• What is needed: Return each record verbatim, images excluded.

Collected data
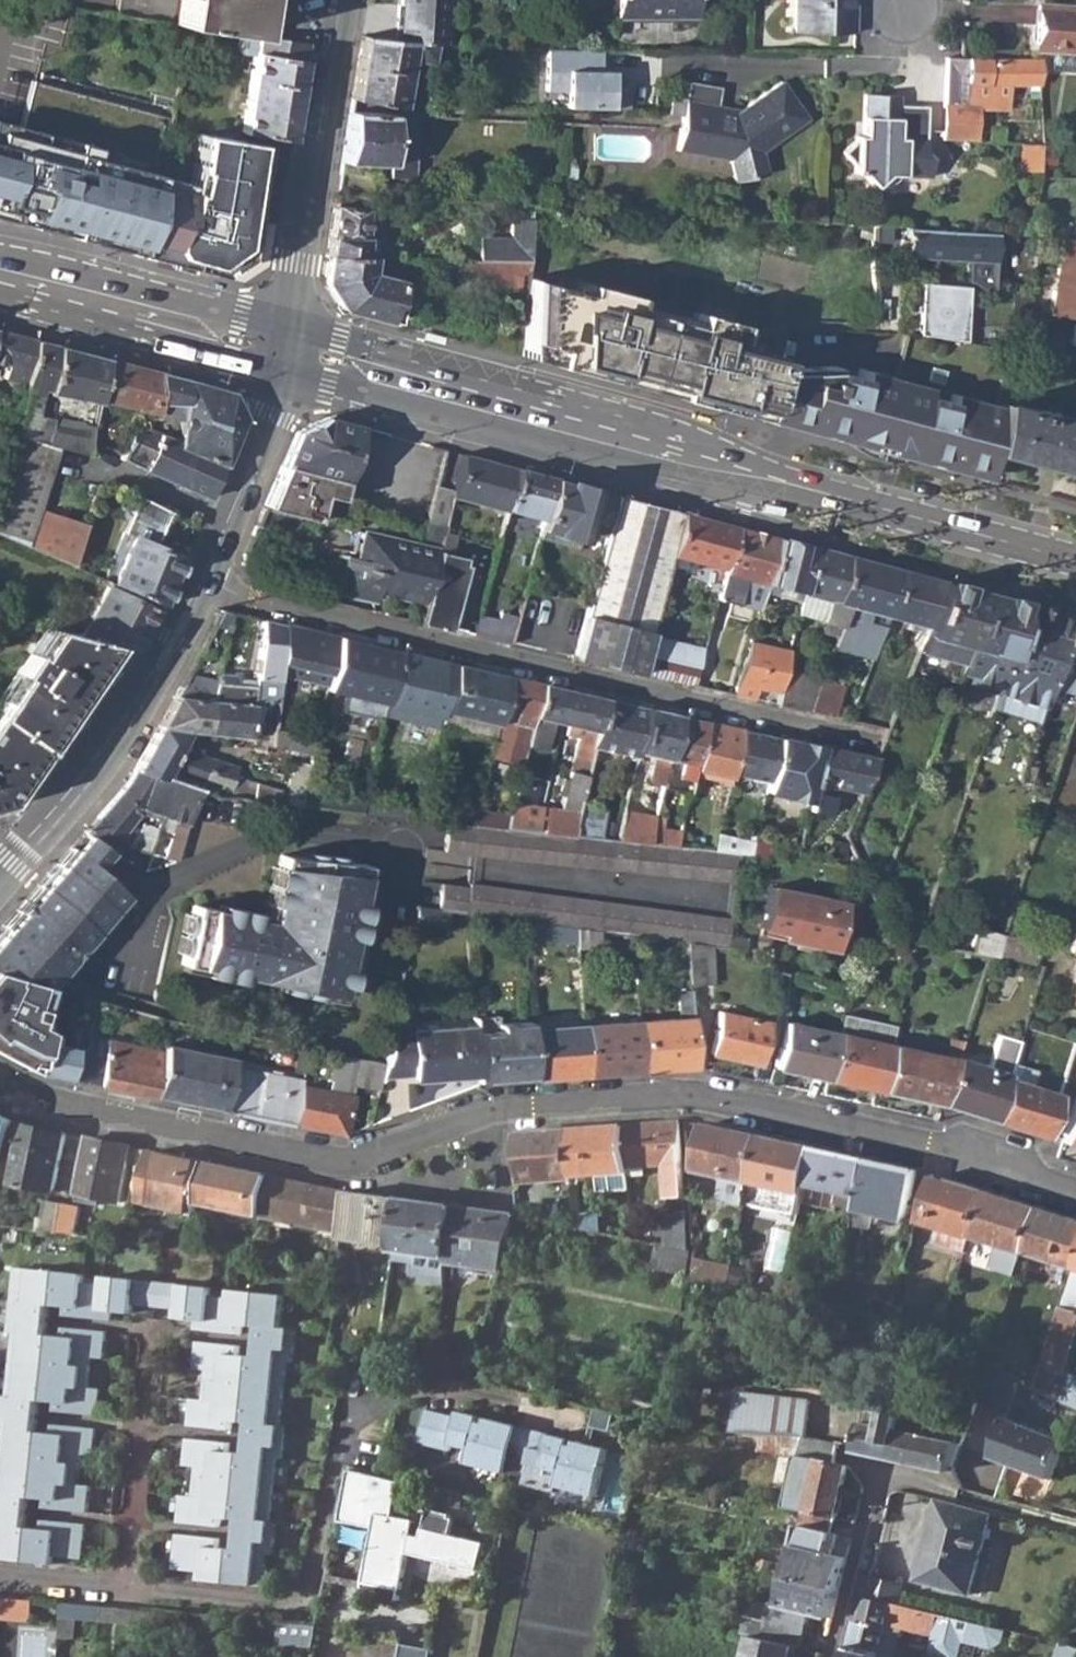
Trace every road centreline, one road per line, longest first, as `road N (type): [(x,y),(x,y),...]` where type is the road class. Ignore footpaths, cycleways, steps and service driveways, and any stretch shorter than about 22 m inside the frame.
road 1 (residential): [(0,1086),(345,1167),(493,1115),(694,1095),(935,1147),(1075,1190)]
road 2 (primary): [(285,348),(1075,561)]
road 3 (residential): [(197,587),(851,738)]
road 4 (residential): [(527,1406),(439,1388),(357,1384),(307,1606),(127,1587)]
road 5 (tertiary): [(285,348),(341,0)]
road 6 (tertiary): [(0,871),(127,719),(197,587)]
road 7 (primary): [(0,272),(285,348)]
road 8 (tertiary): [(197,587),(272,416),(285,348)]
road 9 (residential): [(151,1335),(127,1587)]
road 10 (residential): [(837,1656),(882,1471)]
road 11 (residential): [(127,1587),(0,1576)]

• Solved exercise:
Trace every road centreline, one road per line, longest first, as `road N (type): [(x,y),(x,y),...]` where type is the road class. Ignore footpaths, cycleways, steps and service driveways, and any stretch shorter than about 22 m inside the frame.
road 1 (residential): [(0,1086),(345,1167),(493,1115),(694,1095),(935,1147),(1075,1190)]
road 2 (primary): [(285,348),(1075,561)]
road 3 (residential): [(197,587),(851,738)]
road 4 (residential): [(527,1406),(439,1388),(357,1384),(307,1606),(127,1587)]
road 5 (tertiary): [(285,348),(341,0)]
road 6 (tertiary): [(0,871),(127,719),(197,587)]
road 7 (primary): [(0,272),(285,348)]
road 8 (tertiary): [(197,587),(272,416),(285,348)]
road 9 (residential): [(151,1335),(127,1587)]
road 10 (residential): [(837,1656),(882,1471)]
road 11 (residential): [(127,1587),(0,1576)]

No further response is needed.